Beginning with the line that holds "R7: 62k (GND, VX) -> 18k (GND, VX)" and ending with the last line of the entries, please output each line exactly, apart from any pictures.

----

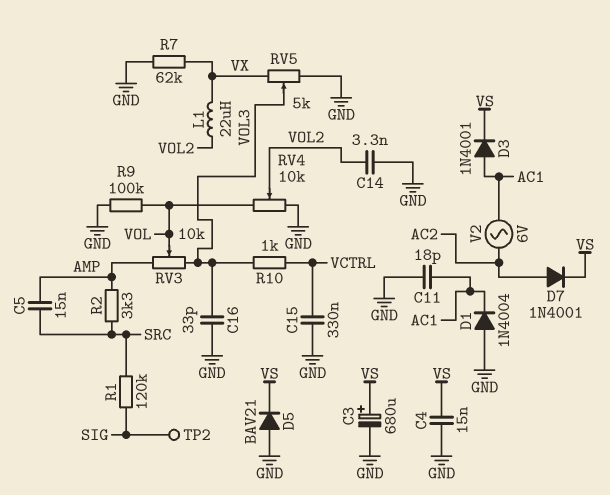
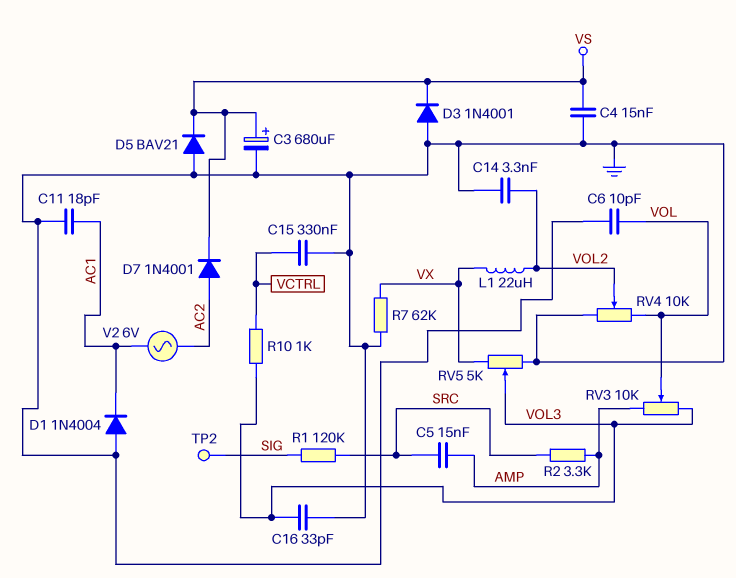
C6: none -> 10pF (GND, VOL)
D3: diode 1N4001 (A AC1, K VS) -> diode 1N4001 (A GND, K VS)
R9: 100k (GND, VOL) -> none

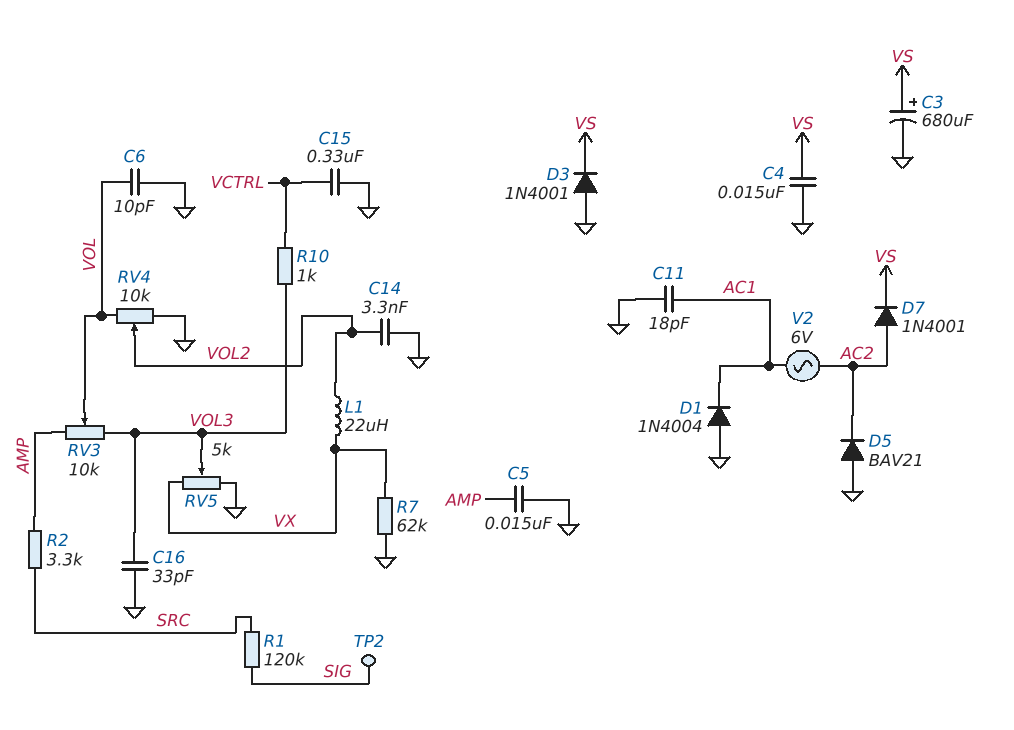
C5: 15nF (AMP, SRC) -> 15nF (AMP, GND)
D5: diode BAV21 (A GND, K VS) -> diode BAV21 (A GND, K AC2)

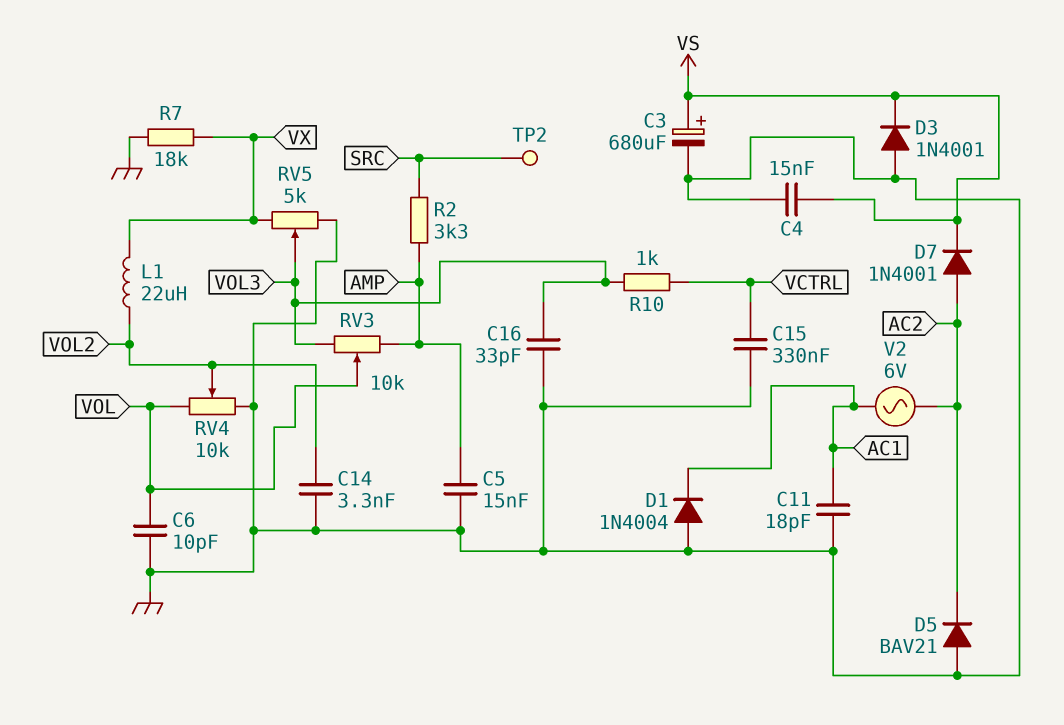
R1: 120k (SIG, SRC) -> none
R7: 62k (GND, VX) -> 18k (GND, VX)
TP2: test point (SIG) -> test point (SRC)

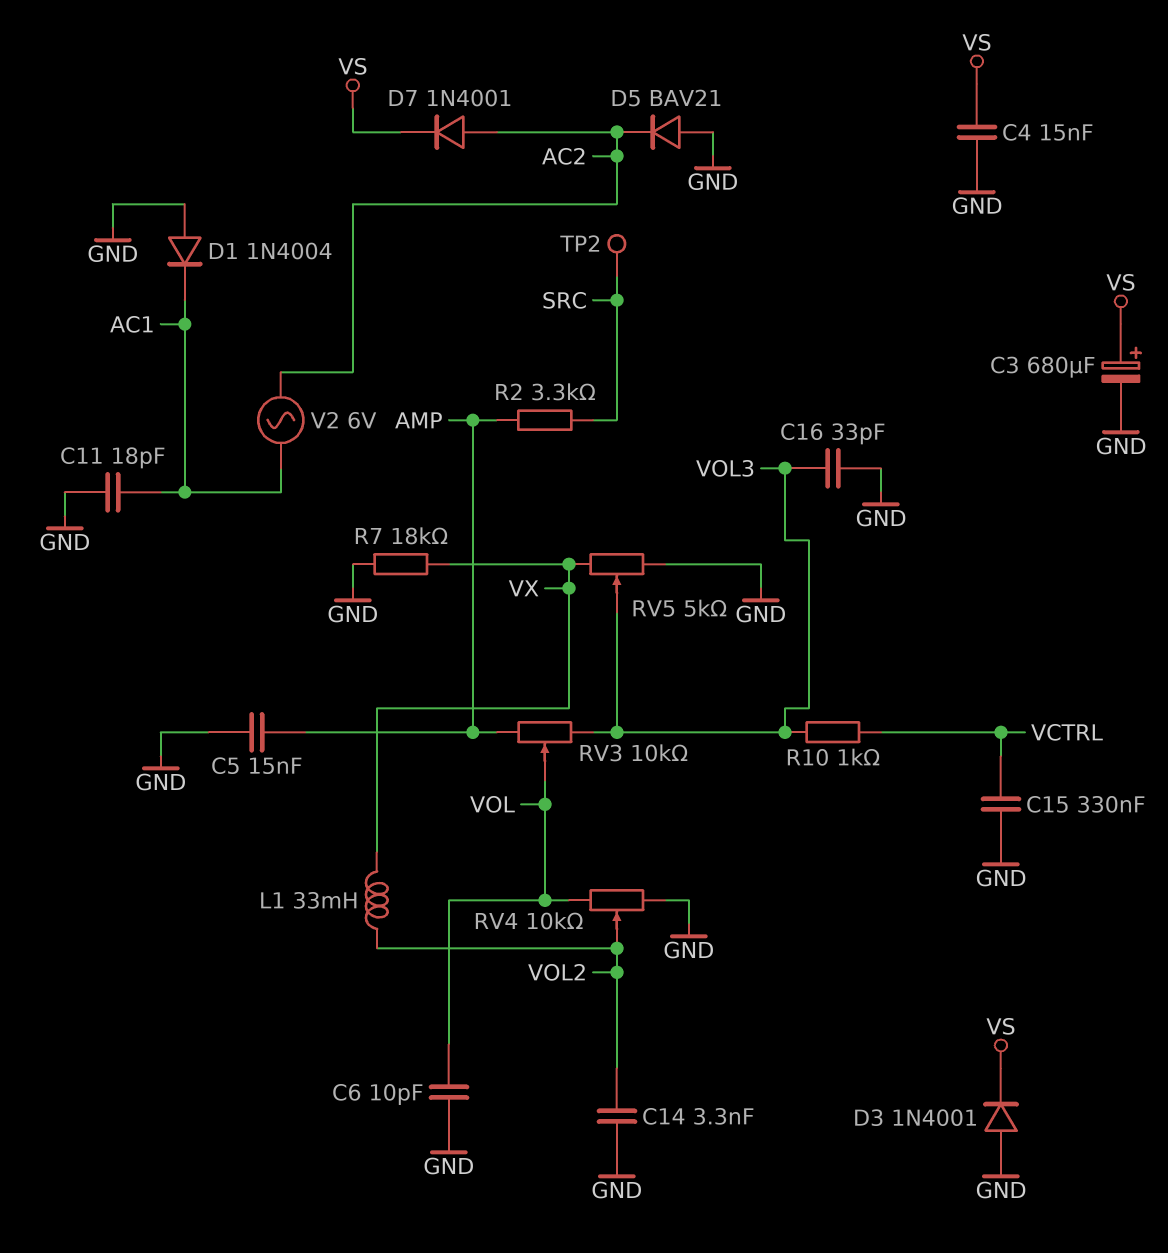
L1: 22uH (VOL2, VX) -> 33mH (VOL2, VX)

----

* [SOLUTION]:
R7: 62k (GND, VX) -> 18k (GND, VX)
TP2: test point (SIG) -> test point (SRC)

L1: 22uH (VOL2, VX) -> 33mH (VOL2, VX)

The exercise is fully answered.